The task -> Tell how many lines of the entries below include the string "right". Respond with the number alone.

Data listing ->
:::::
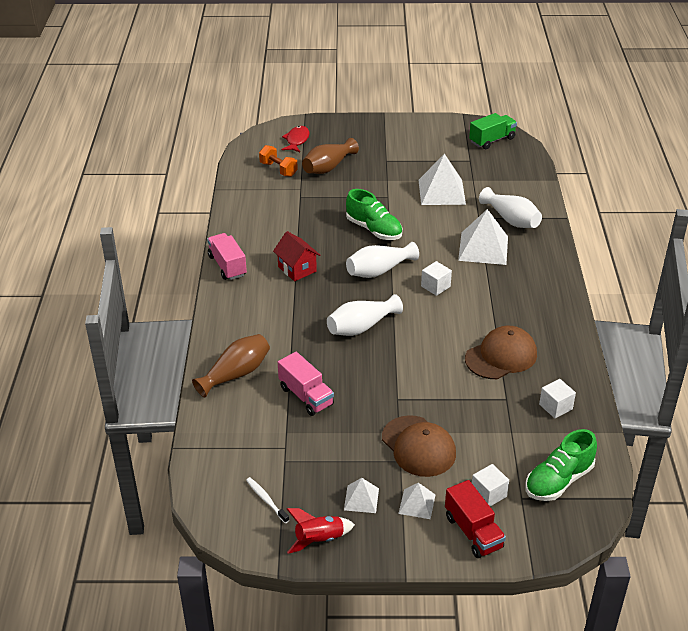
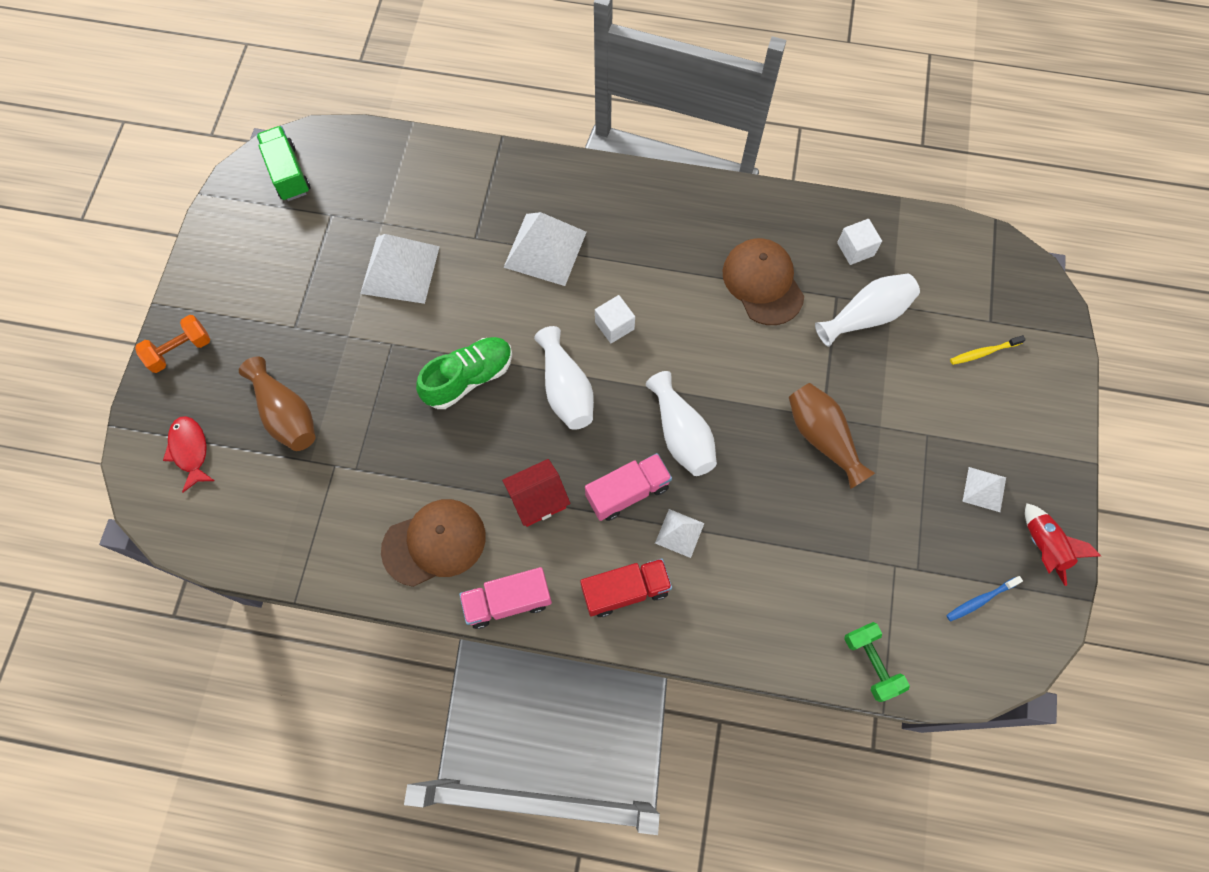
camera: 80 degrees left, 30 degrees up
(208, 438) = (871, 663): none -> green dumbbell
(236, 374) = (752, 614): brown vase -> brown vase (822, 437)
(266, 500) = (980, 600): white toothbrush -> blue toothbrush
(278, 169) = (268, 492): orange dumbbell -> orange dumbbell (180, 350)
(297, 140) = (190, 451): red fish -> red fish turned 45 degrees clockwise
(306, 396) = (806, 526): pink truck -> pink truck (627, 492)
(417, 504) = (994, 430): white pyramid -> white pyramid (679, 533)
(418, 446) = (906, 409): brown cap -> brown cap (434, 543)
(473, 532) = (1036, 381): red truck -> red truck (625, 590)
(488, 494) = (983, 352): white cube -> yellow toothbrush
(511, 220) = (490, 200): white vase -> white vase (866, 316)
(558, 480) = (968, 278): green shoe -> none

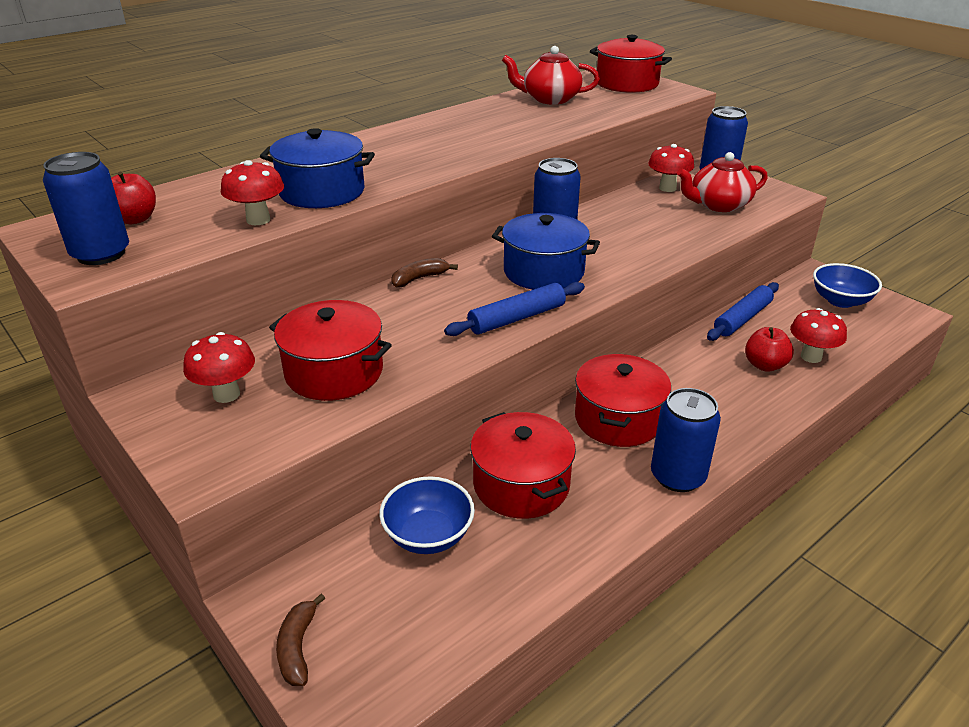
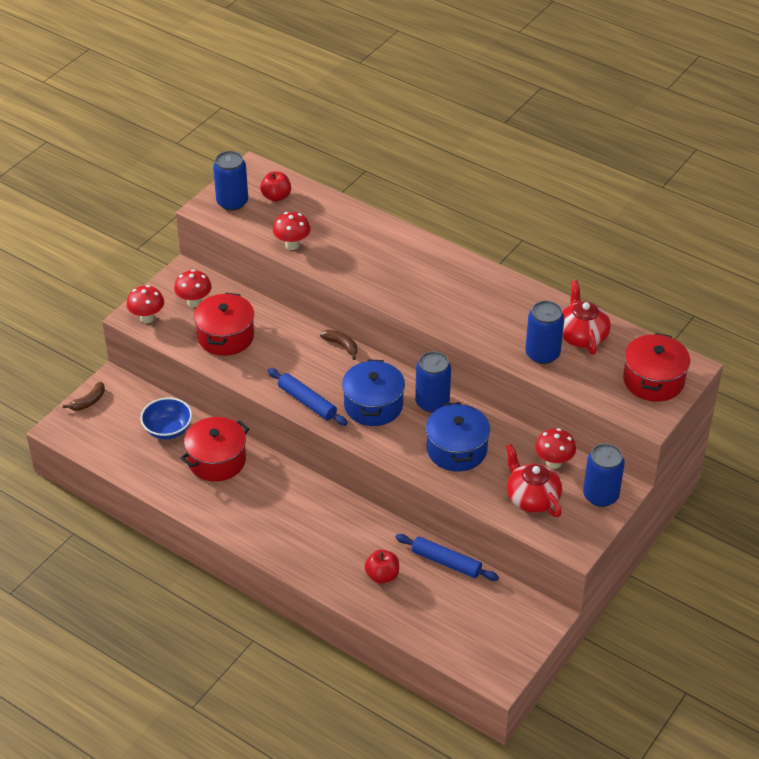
camera: 75 degrees right, 10 degrees up
(297, 647) = (89, 401): brown banana -> brown banana turned 150 degrees clockwise
(322, 191) = (341, 258): blue pot -> blue pot (456, 449)
(618, 419) = (292, 498): red pot -> none
(677, 476) = (243, 531): blue can -> blue can (542, 354)
(811, 357) = (403, 604): red mushroom -> red mushroom (147, 318)
(840, 301) = (501, 629): blue bowl -> none

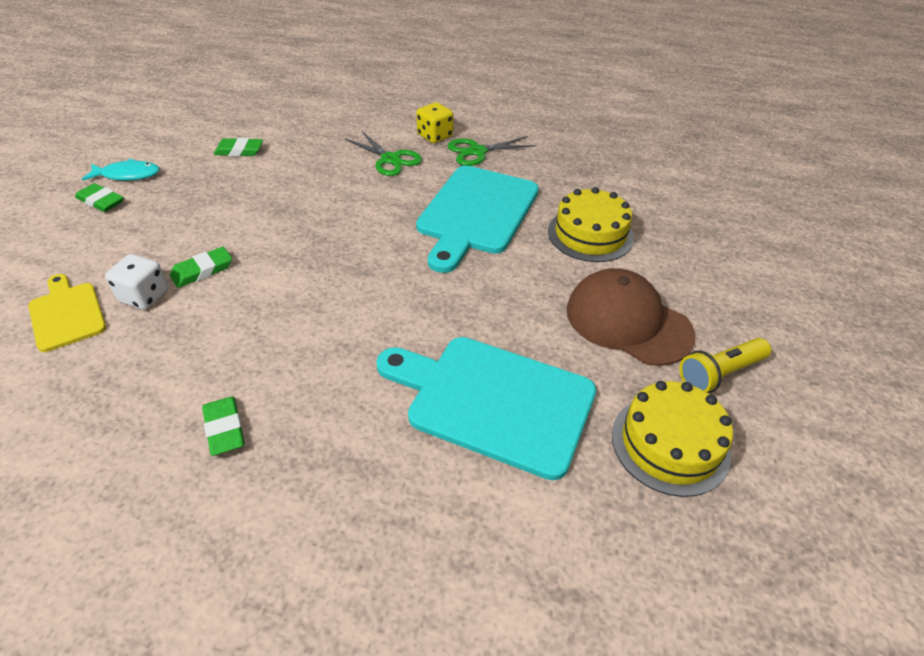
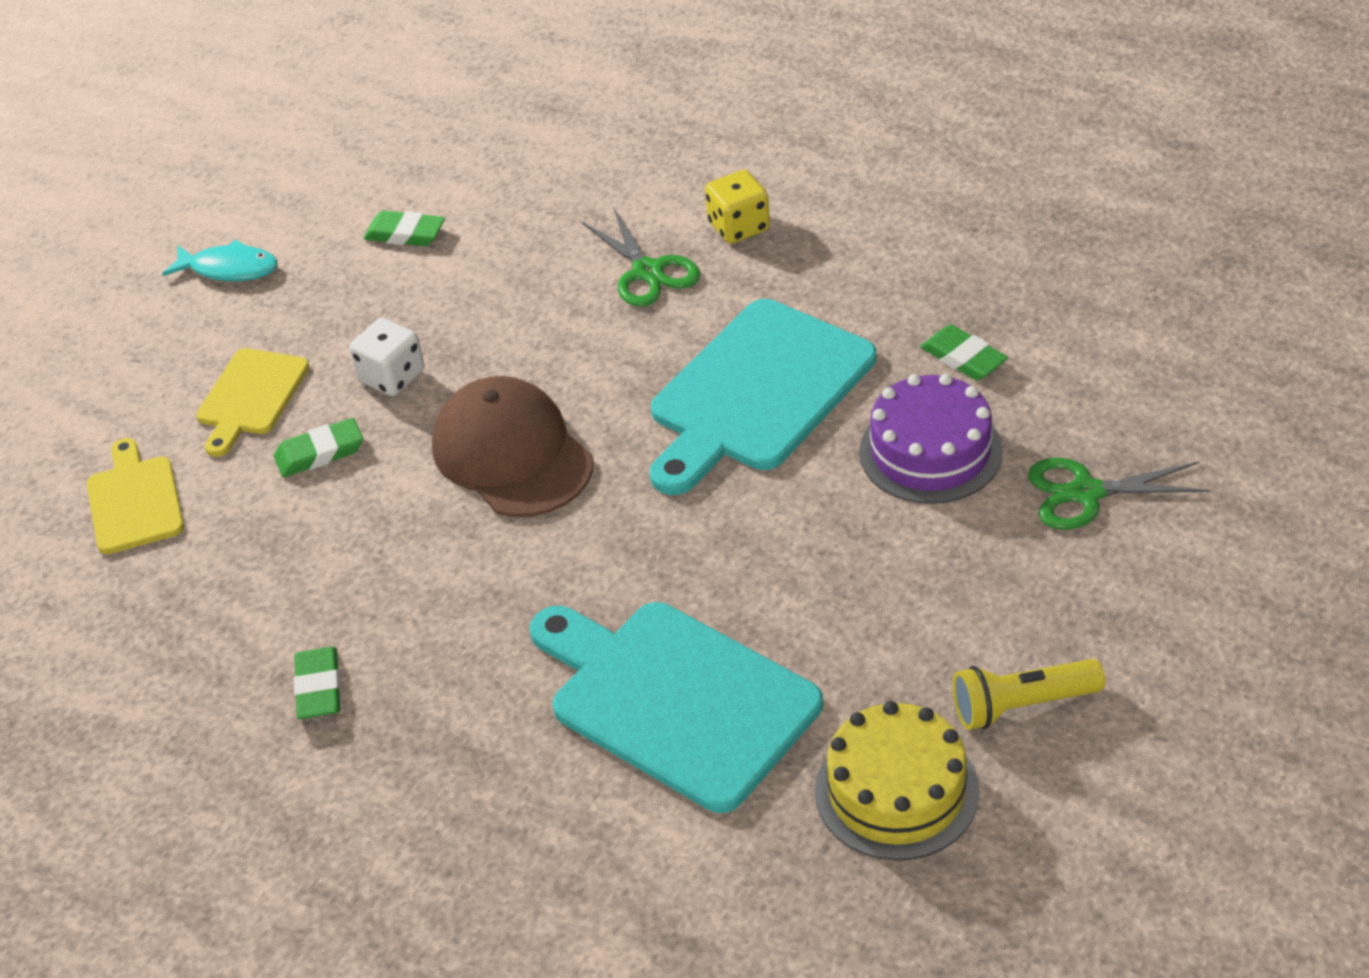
camera: 20 degrees right, 0 degrees up
(101, 201) = (187, 316): green eraser -> green eraser (963, 358)
(144, 296) = (237, 485): white dice -> white dice (392, 377)
(149, 242) = (250, 397): none -> yellow cutting board
(477, 151) = (802, 267): green scissors -> green scissors (1086, 493)
(590, 234) = (930, 451): yellow cake -> purple cake
(628, 322) = (921, 608): brown cap -> brown cap (512, 454)

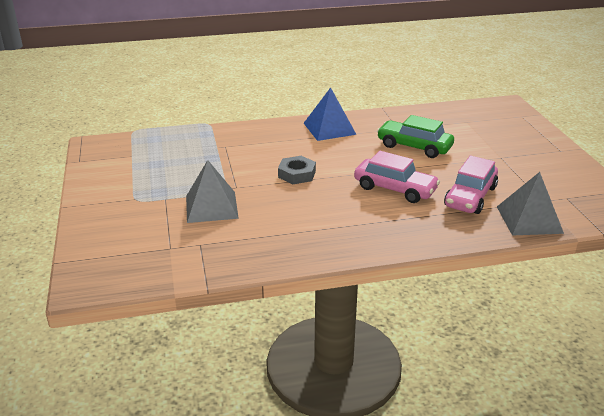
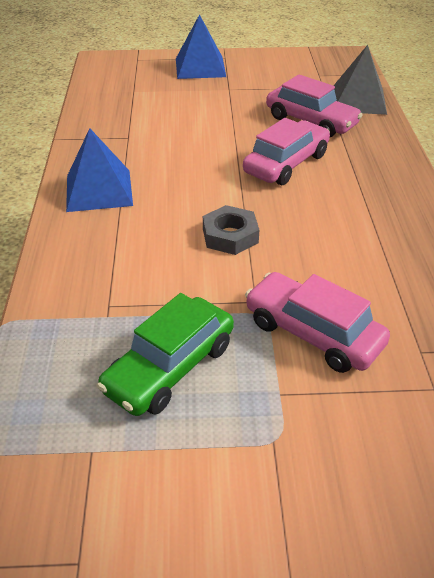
camera: 80 degrees left, 10 degrees up
(211, 206) = (313, 333): grey pyramid -> pink car
(414, 147) = (183, 134): green car -> green car (170, 367)
(530, 142) = (200, 67): none -> blue pyramid

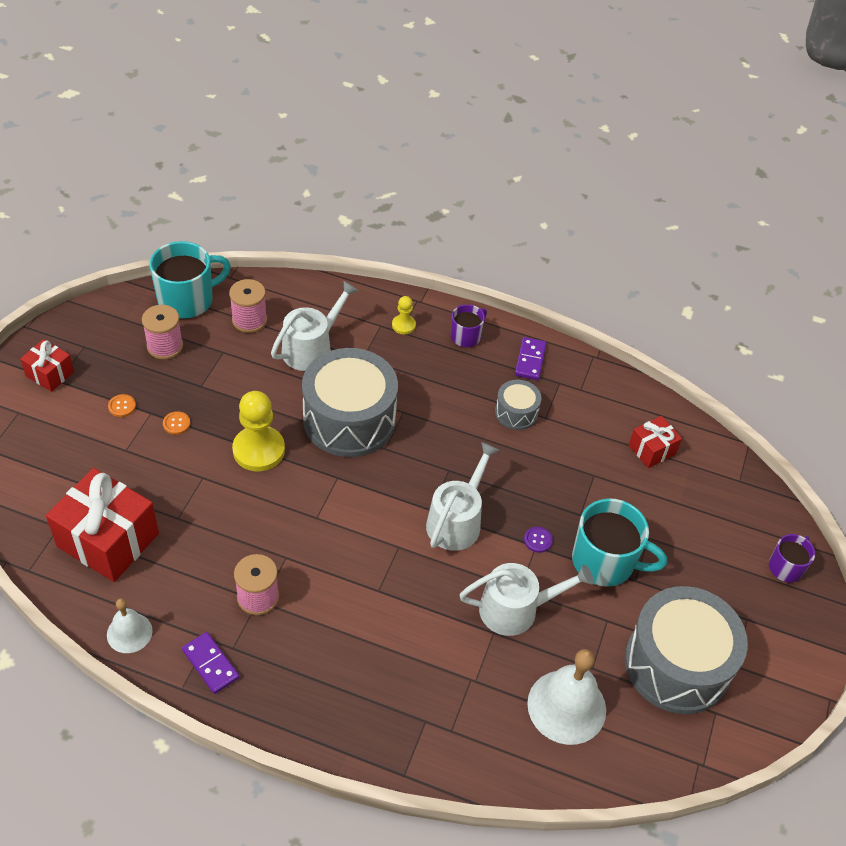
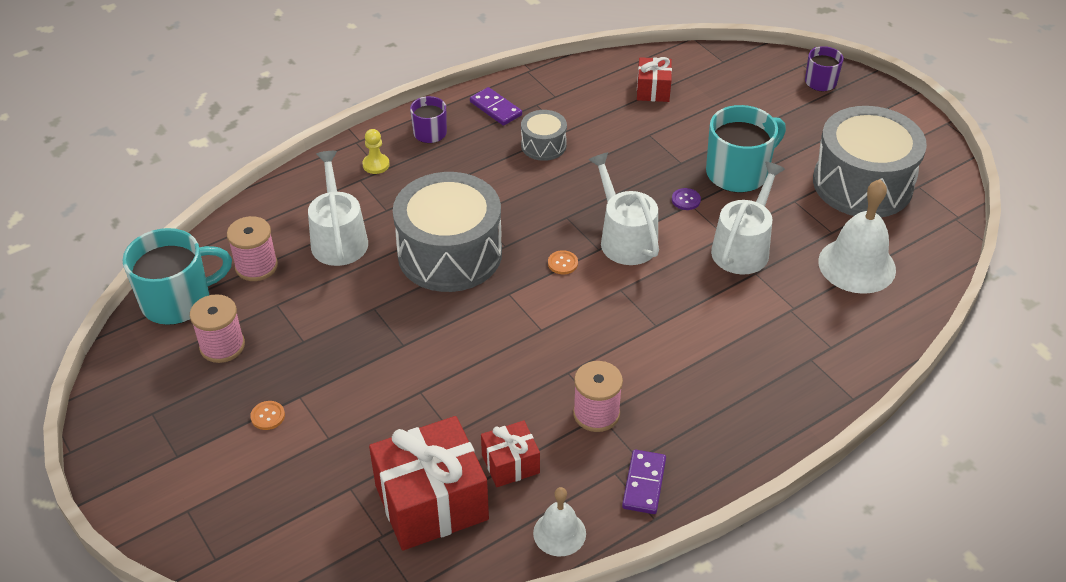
camera: 50 degrees left, 5 degrees down
(50, 374) = (160, 459): red gift -> red gift (510, 464)
(176, 423) = (333, 382): orange button -> orange button (562, 263)
(187, 300) = (178, 300): turquoise mug -> turquoise mug turned 60 degrees clockwise
(210, 664) = (644, 484): purple domino -> purple domino turned 75 degrees counterclockwise
(259, 450) = (426, 334): yellow pawn -> none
:::::
Answer area -> 2